### WHAT YOU SHOULD DO
For this exercise, please return exactly the line containing "(594, 449) = (251, 512): turquoise" and each line after it through the end of the records, with no pictures included.

START WORKING DATA

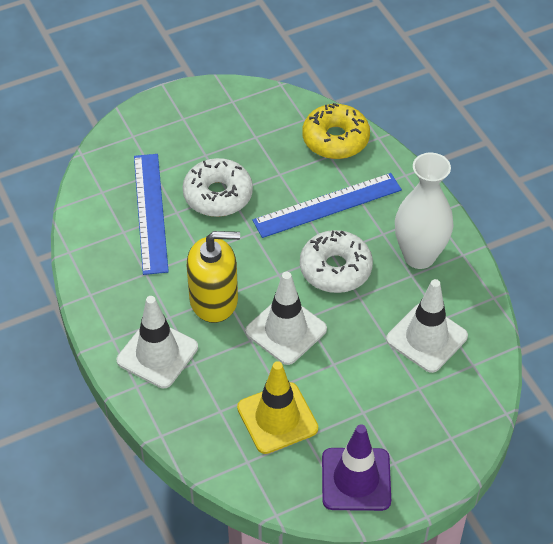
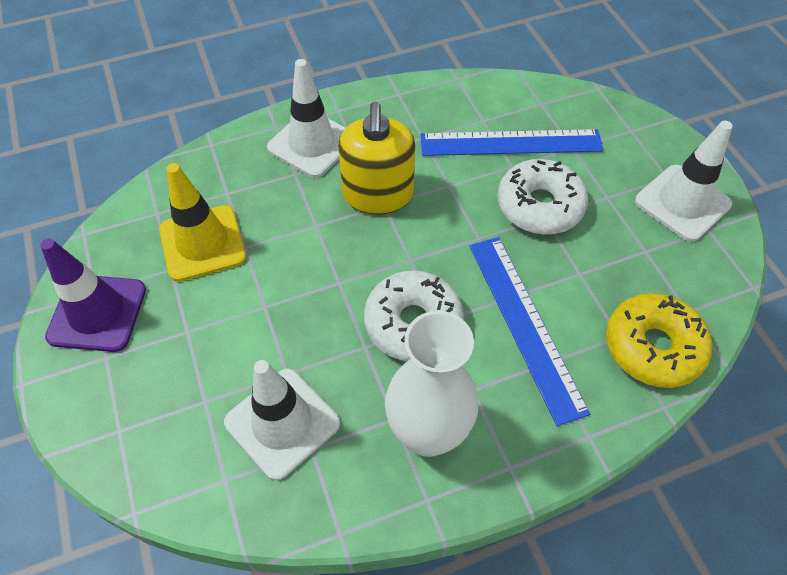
camera: 95 degrees right, 5 degrees up
(286, 330) = (323, 260): white traffic cone -> white traffic cone (682, 203)

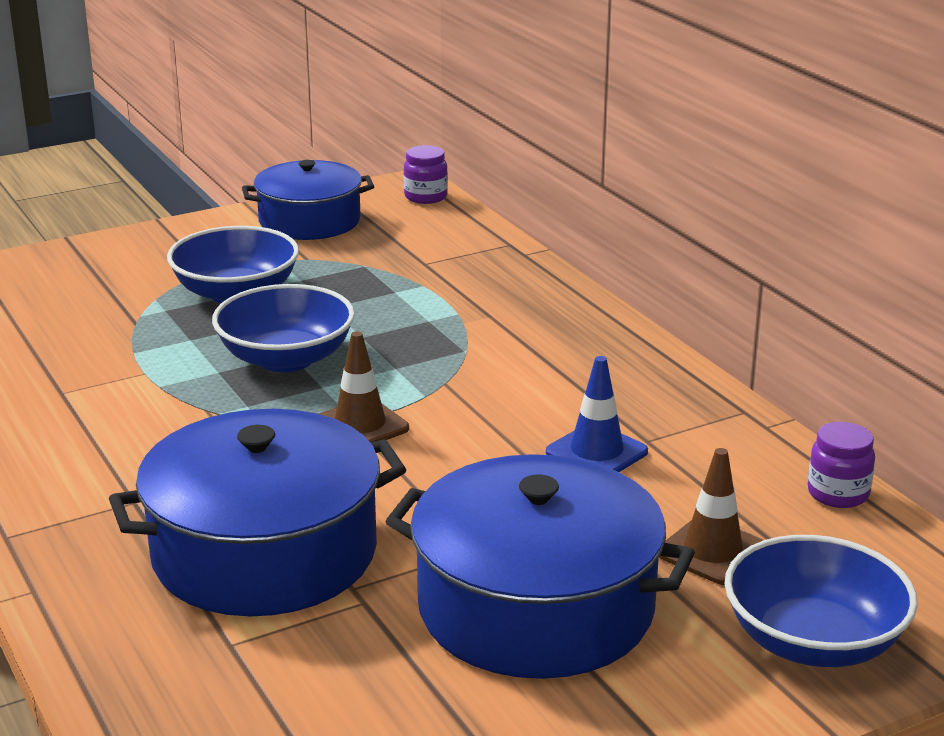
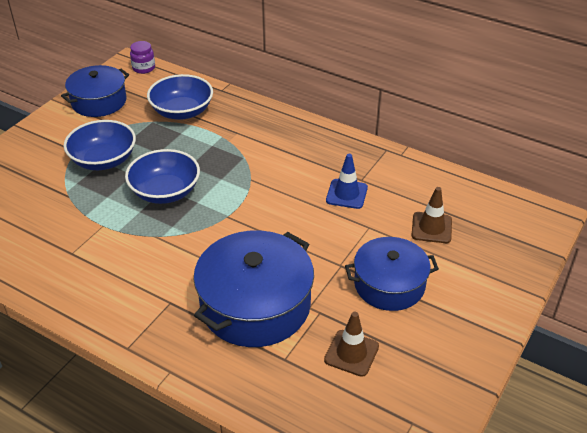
camera: 30 degrees left, 15 degrees up
(360, 426) = (234, 218): brown traffic cone -> brown traffic cone (351, 353)
(536, 607) = (389, 284): blue pot -> blue pot, size x0.66
(813, 641) = (500, 256): blue bowl -> blue bowl (182, 111)
(838, 494) = (453, 180): purple jar -> none

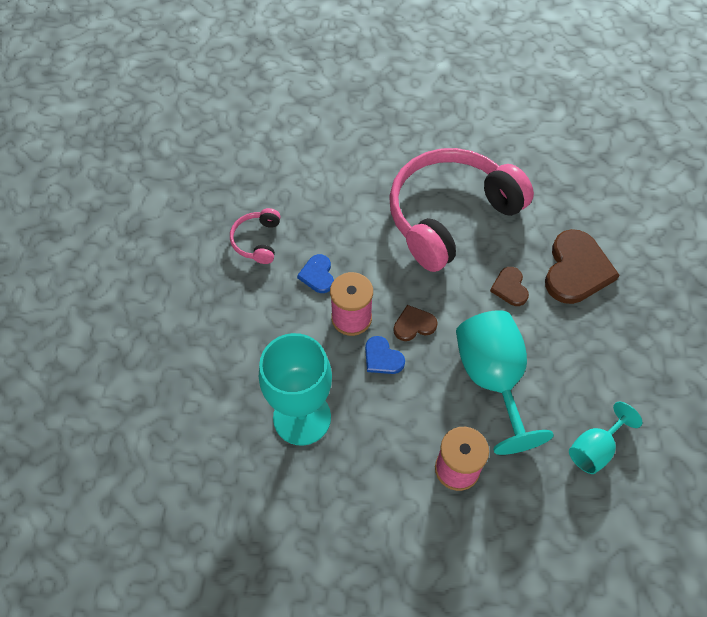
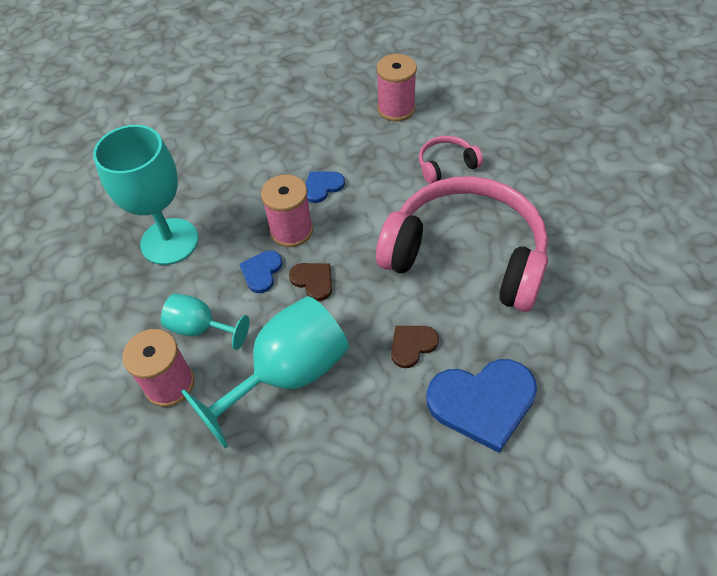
camera: 65 degrees right, 5 degrees down
(257, 241) = (331, 132): pink headphones -> pink headphones (446, 165)
(265, 183) = (396, 109): none -> pink spool
(576, 269) = (482, 402): brown heart -> blue heart
(594, 449) = (251, 512): turquoise goblet -> turquoise goblet (200, 328)

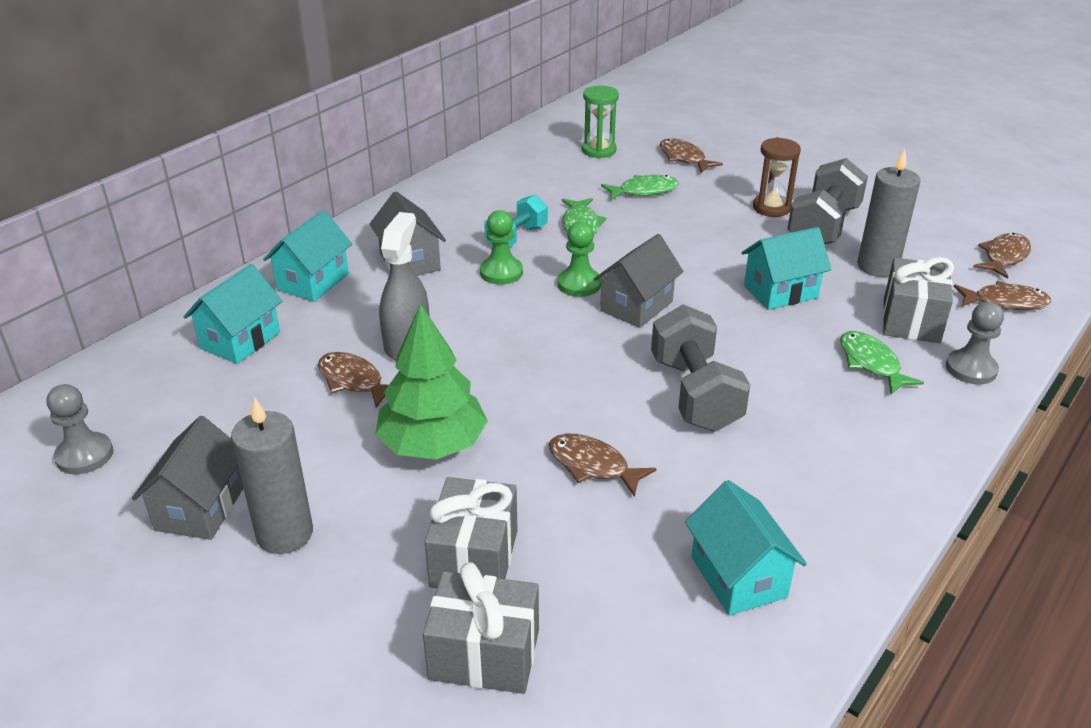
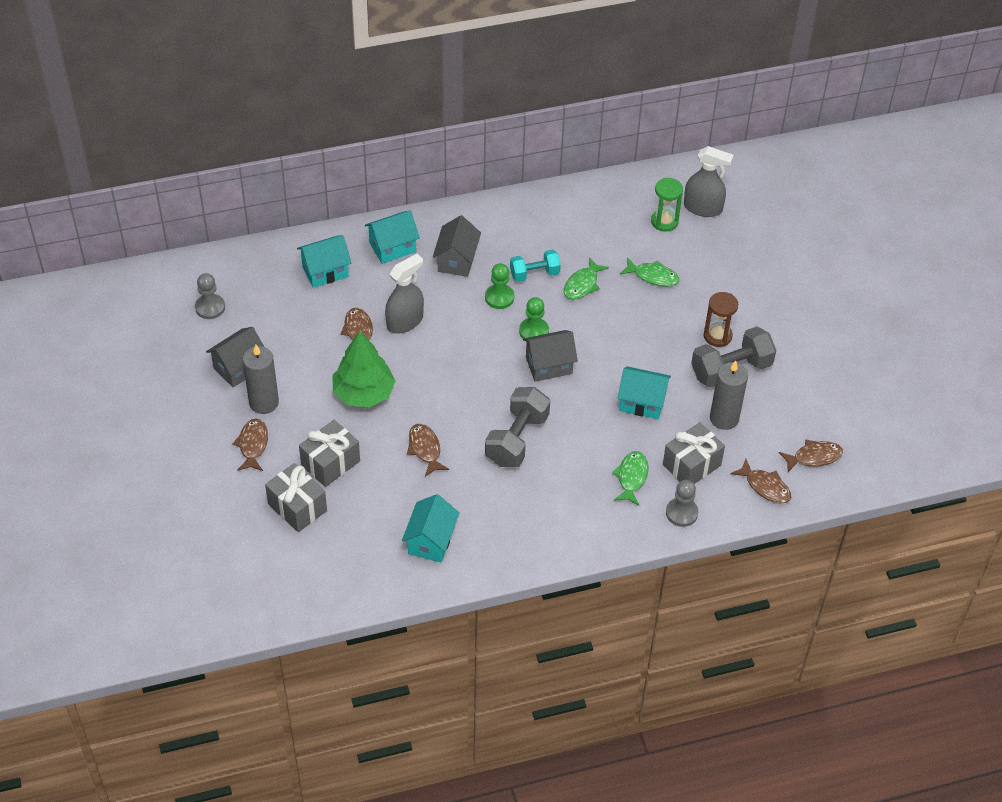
camera: 35 degrees right, 15 degrees up
(621, 129) = (703, 208): none -> grey spray bottle
(684, 158) = (713, 260): brown fish -> brown fish (253, 445)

END WORKING DATA

### TASK RESULT
(594, 449) = (251, 512): turquoise goblet -> turquoise goblet (200, 328)

camera: 35 degrees right, 15 degrees up
(621, 129) = (703, 208): none -> grey spray bottle
(684, 158) = (713, 260): brown fish -> brown fish (253, 445)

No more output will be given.